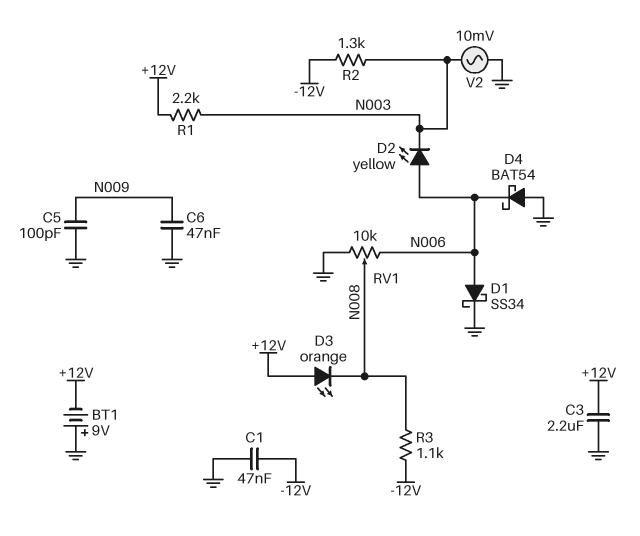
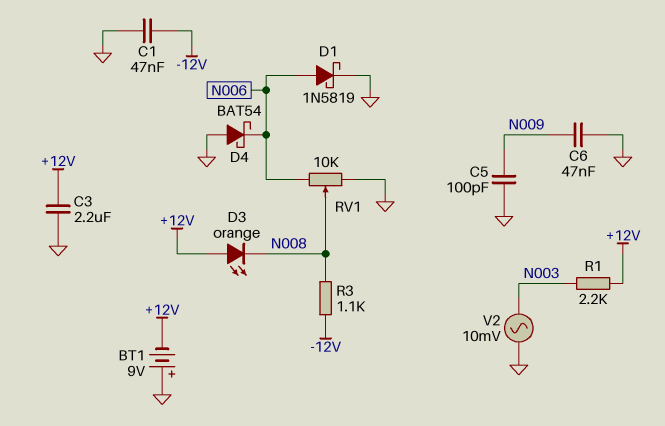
D1: schottky SS34 (A N006, K GND) -> schottky 1N5819 (A N006, K GND)
D2: LED yellow (A N006, K N003) -> none
R2: 1.3k (-12V, N003) -> none

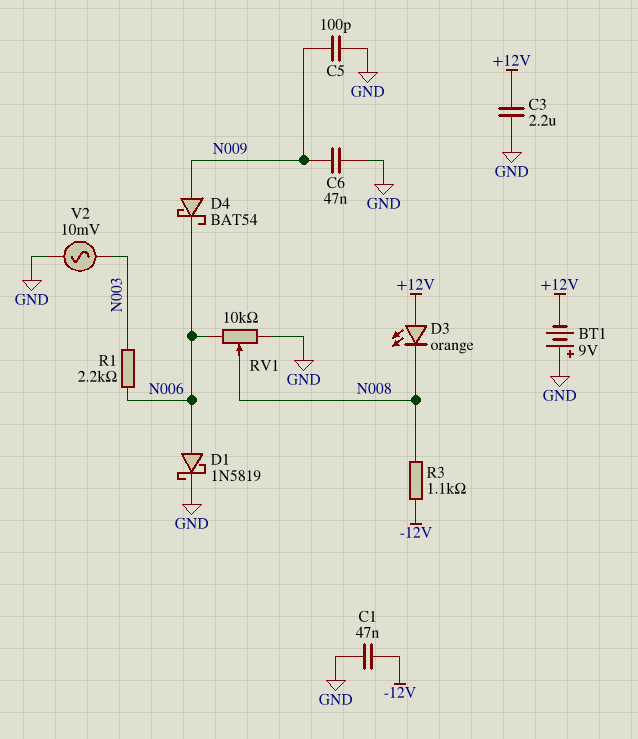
D4: schottky BAT54 (A GND, K N006) -> schottky BAT54 (A N009, K N006)
R1: 2.2k (+12V, N003) -> 2.2k (N003, N006)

- **WHAT YOU ARE ASKED TO DO**
Leave out the pictures and copy exactly the lines from the one with "D2: LED yellow (A N006, K N003) -> none" through the last line of the records above.

- **OUTPUT OF THE EXERCISE**
D2: LED yellow (A N006, K N003) -> none
R2: 1.3k (-12V, N003) -> none

D4: schottky BAT54 (A GND, K N006) -> schottky BAT54 (A N009, K N006)
R1: 2.2k (+12V, N003) -> 2.2k (N003, N006)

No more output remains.